Shape transformation data
-*-*-
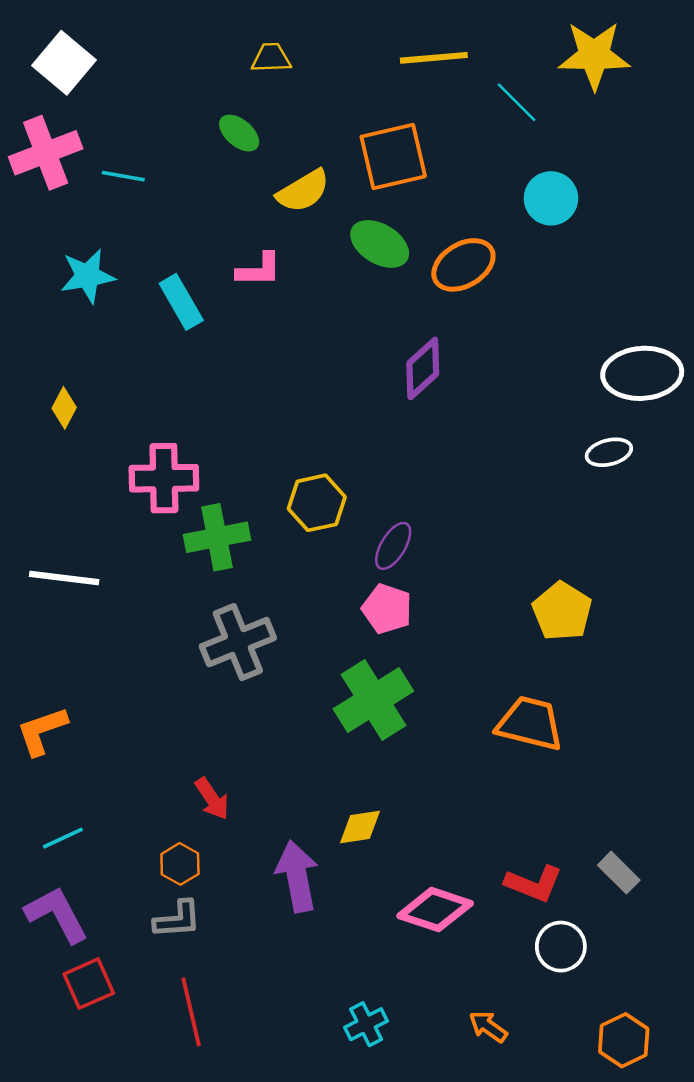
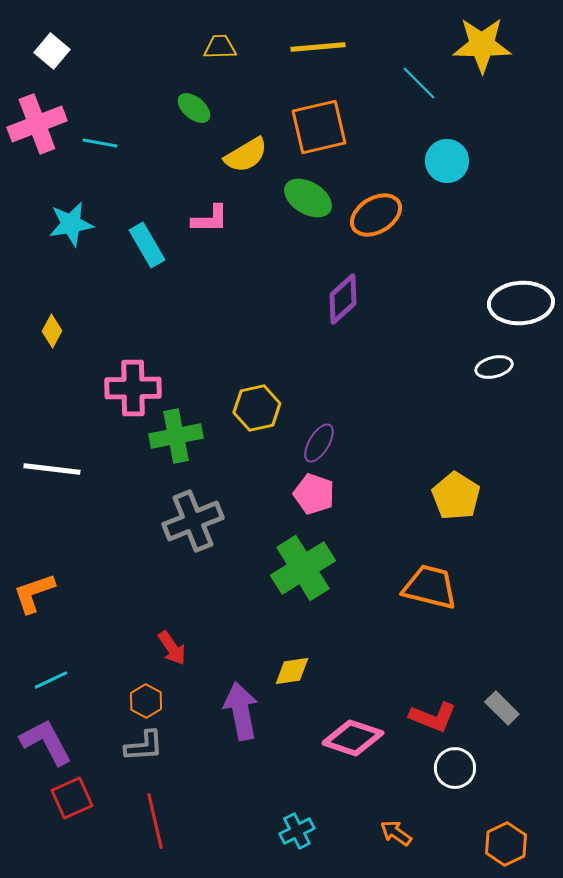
yellow line: (434, 58) -> (318, 47), moved
white square: (64, 63) -> (52, 51), size x0.7

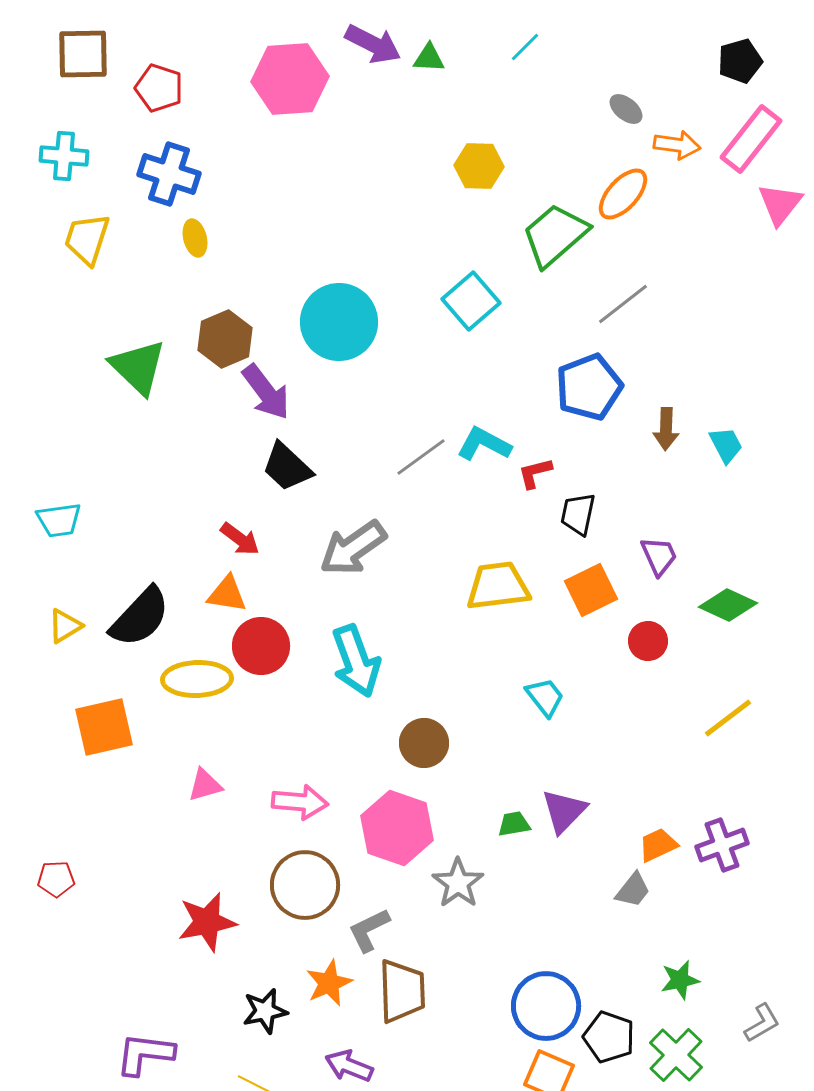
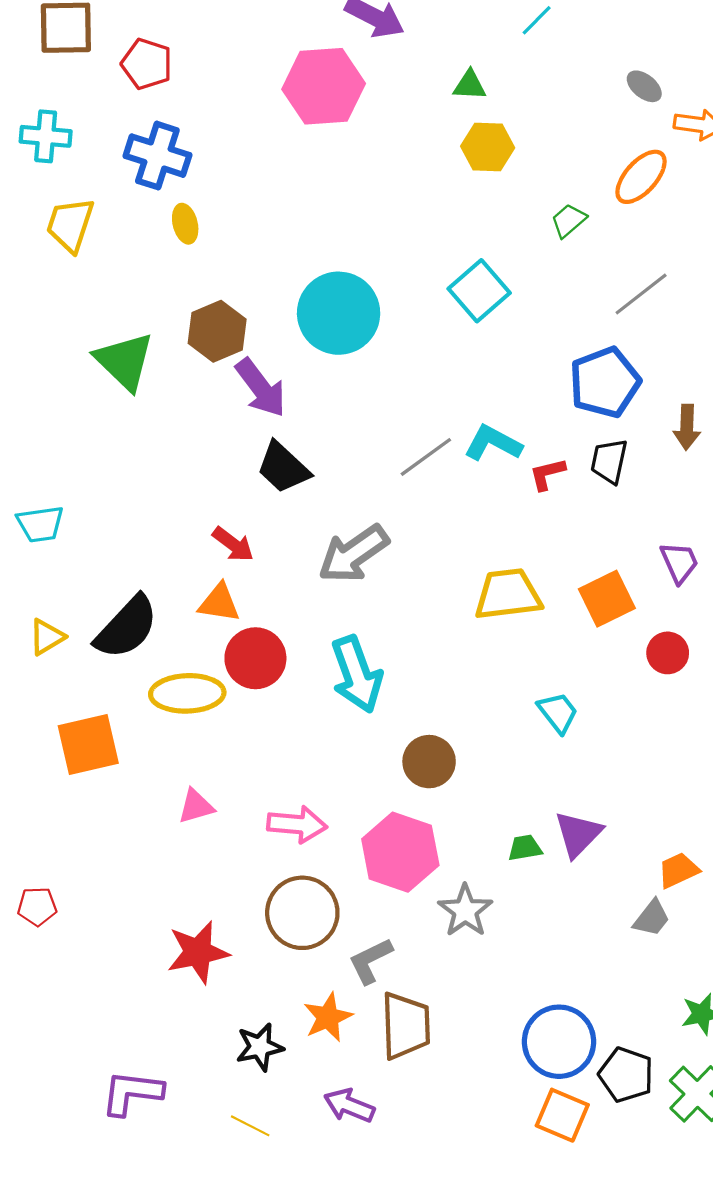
green triangle: (429, 58) -> (470, 85), moved
pink hexagon: (290, 79) -> (324, 86), moved
green trapezoid: (555, 235) -> (569, 220), size x0.5
black trapezoid: (578, 514) -> (609, 461), moved

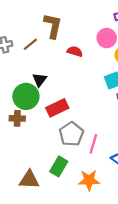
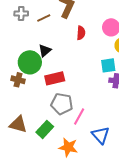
red semicircle: (75, 51) -> (81, 33), turned 64
gray pentagon: (71, 134) -> (62, 104), turned 30
brown triangle: (29, 180) -> (18, 124), moved

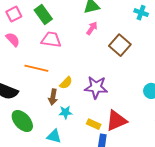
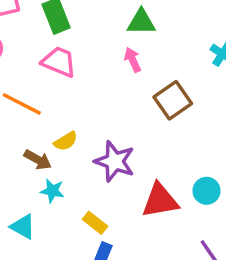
pink arrow: (92, 28) -> (133, 60), turned -72
brown arrow: (53, 97) -> (38, 160), turned -84
red triangle: (116, 121) -> (160, 201), moved

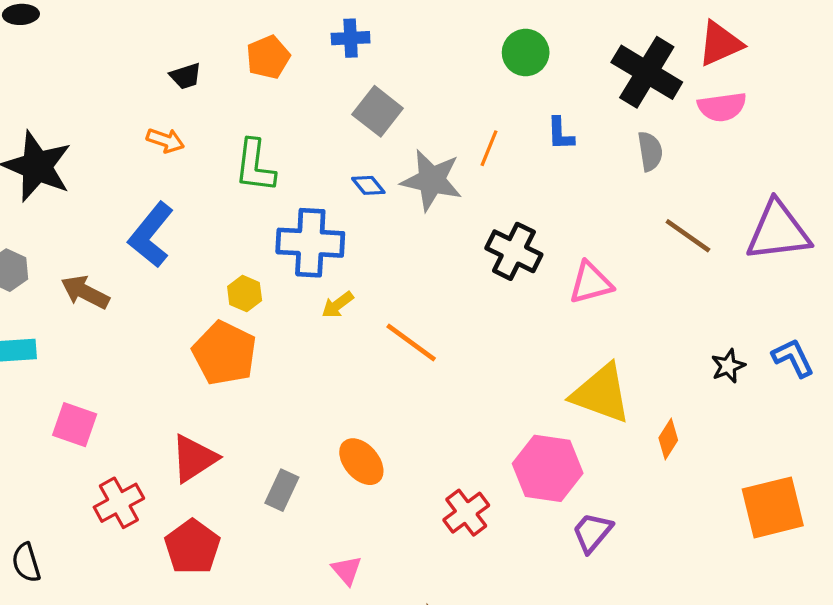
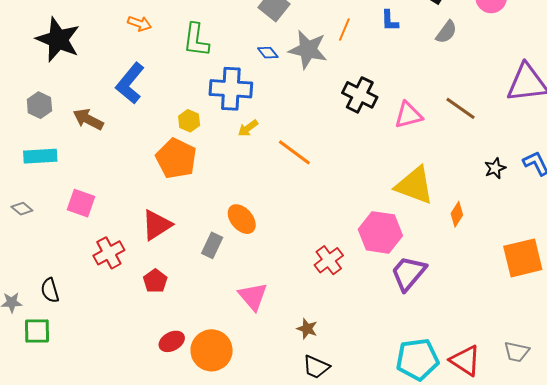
gray semicircle: (650, 151) -> (446, 32), turned 45
brown line: (688, 236) -> (460, 108), moved
orange ellipse: (361, 462) -> (242, 219), moved
purple trapezoid: (592, 532) -> (408, 273), size x1.4
red pentagon: (192, 547) -> (155, 281), size x0.7
pink triangle: (347, 570) -> (253, 296), size x1.5

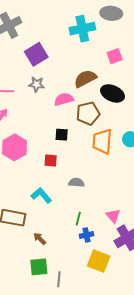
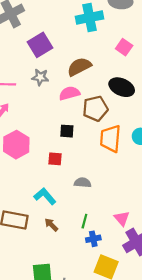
pink square: (115, 56) -> (124, 47), turned -35
brown semicircle: (85, 79) -> (79, 67), moved
brown arrow: (40, 239) -> (51, 225), moved

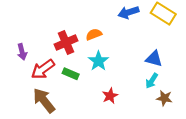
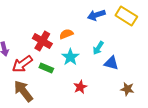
red cross: (66, 43) -> (42, 41), turned -36
blue triangle: (154, 59) -> (111, 63), moved
cyan arrow: (152, 81) -> (98, 48), moved

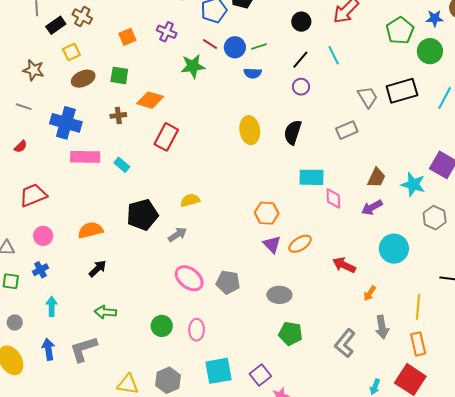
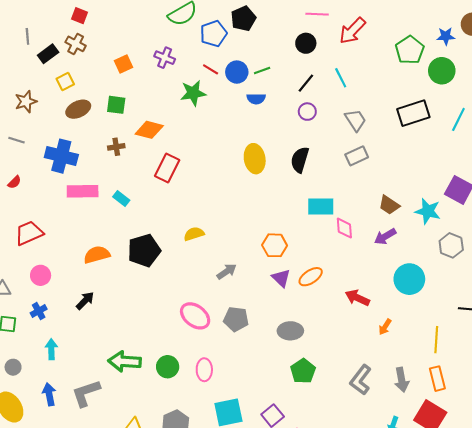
brown star: (33, 70) -> (26, 102), turned -30
gray trapezoid: (368, 97) -> (355, 120), moved
brown trapezoid: (376, 178) -> (389, 205), turned 100
orange semicircle: (90, 230) -> (97, 255), moved
gray arrow: (177, 235) -> (227, 271), moved
black arrow: (98, 269) -> (85, 301), moved
green arrow: (105, 312) -> (125, 361), moved, size x1.4
gray arrow: (382, 327) -> (402, 380), moved
green pentagon: (291, 333) -> (303, 371), turned 30

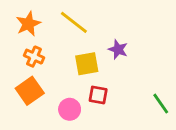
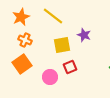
red square: (98, 95) -> (70, 67), turned -32

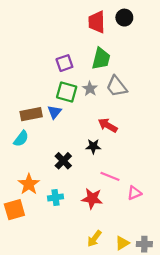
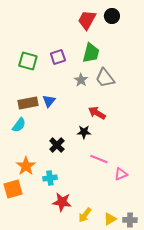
red trapezoid: (97, 22) -> (87, 20), turned 30
green square: (67, 92) -> (28, 61), moved
red star: (92, 199) -> (62, 202), moved

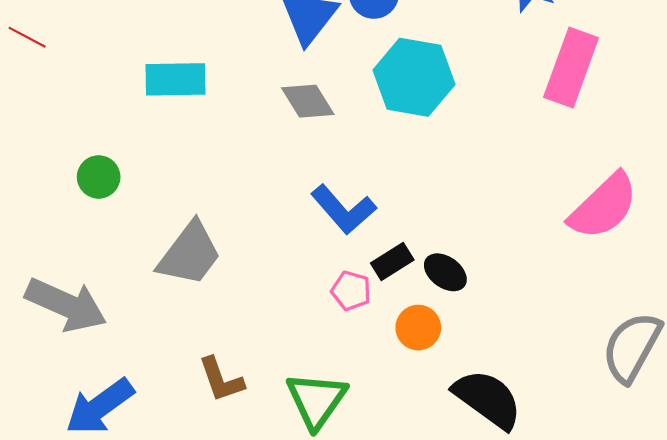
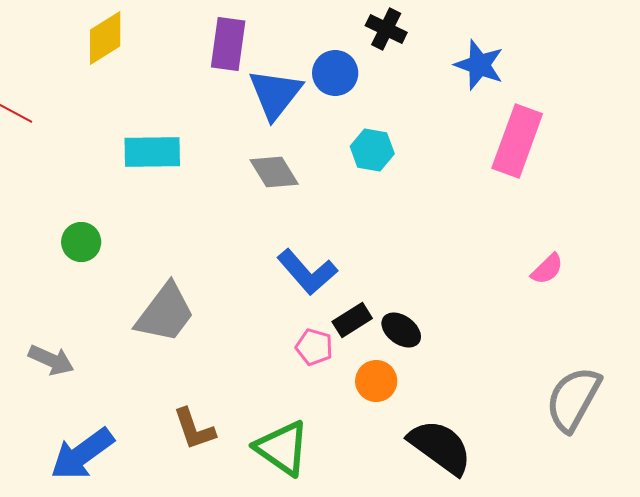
cyan hexagon: (414, 77) -> (372, 150), size x0.6
pink semicircle: (604, 206) -> (547, 269), size x0.5
gray arrow: (66, 305) -> (51, 360), size x0.6
green triangle: (316, 400) -> (282, 448), turned -30

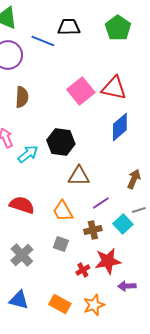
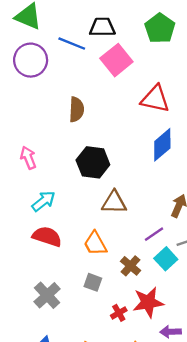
pink square: (81, 91) -> (116, 60), moved
brown semicircle: (22, 97) -> (76, 109), moved
cyan arrow: (28, 154) -> (44, 201), moved
purple line: (101, 203) -> (154, 234), moved
brown cross: (93, 230) -> (131, 266), turned -36

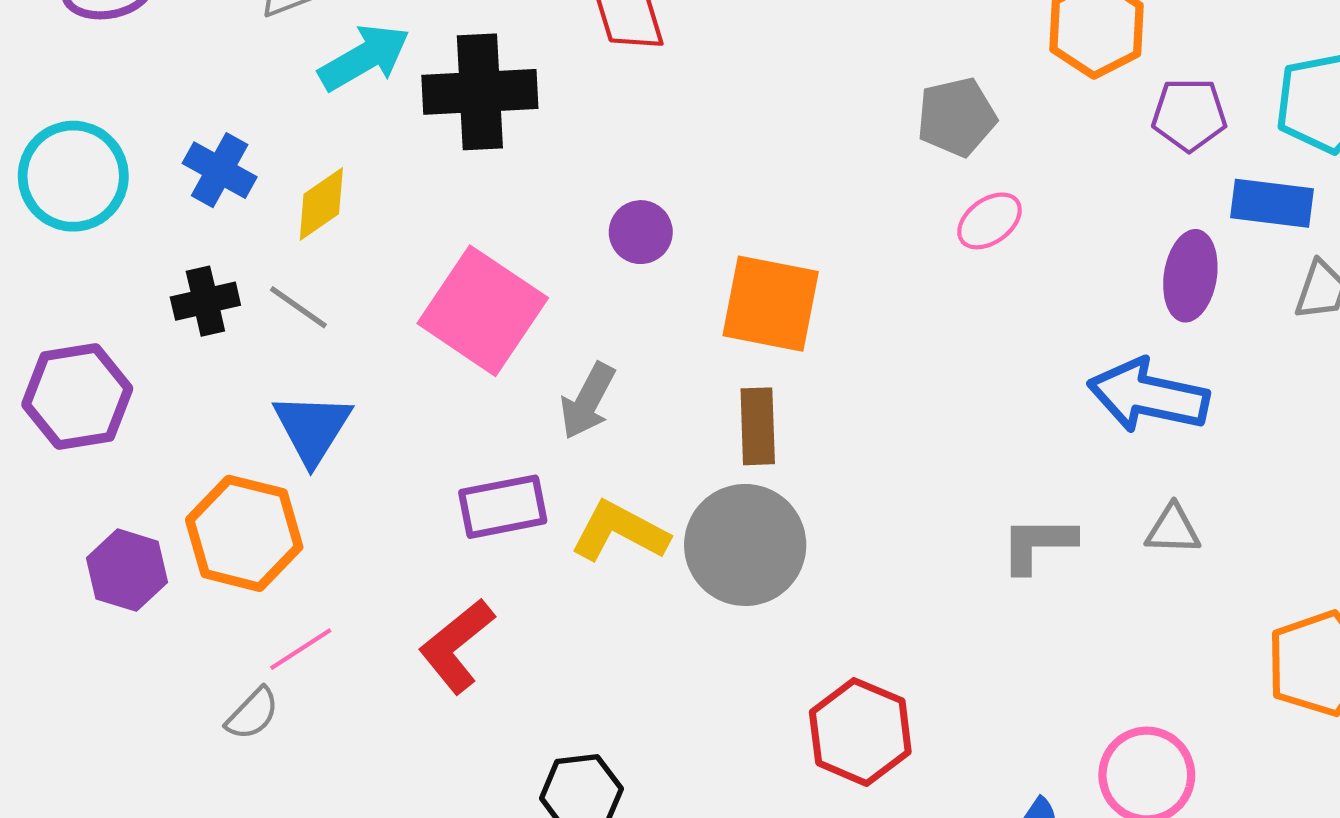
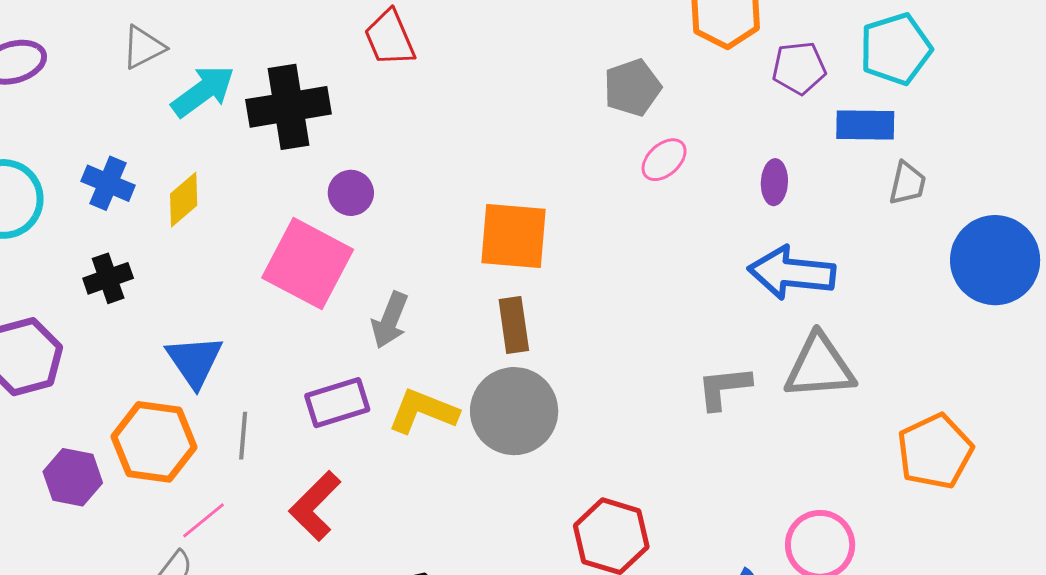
-*-*-
__What is needed__: Leave the pictures out. Transcribe exactly the lines from the one with "red square: (98, 95) -> (70, 67), turned -32" through the end of the records.

__Exercise response__:
red square: (98, 95) -> (70, 67), turned -32

red trapezoid: (97, 22) -> (87, 20), turned 30
green square: (67, 92) -> (28, 61), moved
red star: (92, 199) -> (62, 202), moved

cyan hexagon: (414, 77) -> (372, 150), size x0.6
pink semicircle: (604, 206) -> (547, 269), size x0.5
gray arrow: (66, 305) -> (51, 360), size x0.6
green triangle: (316, 400) -> (282, 448), turned -30

pink square: (81, 91) -> (116, 60), moved
brown semicircle: (22, 97) -> (76, 109), moved
cyan arrow: (28, 154) -> (44, 201), moved
purple line: (101, 203) -> (154, 234), moved
brown cross: (93, 230) -> (131, 266), turned -36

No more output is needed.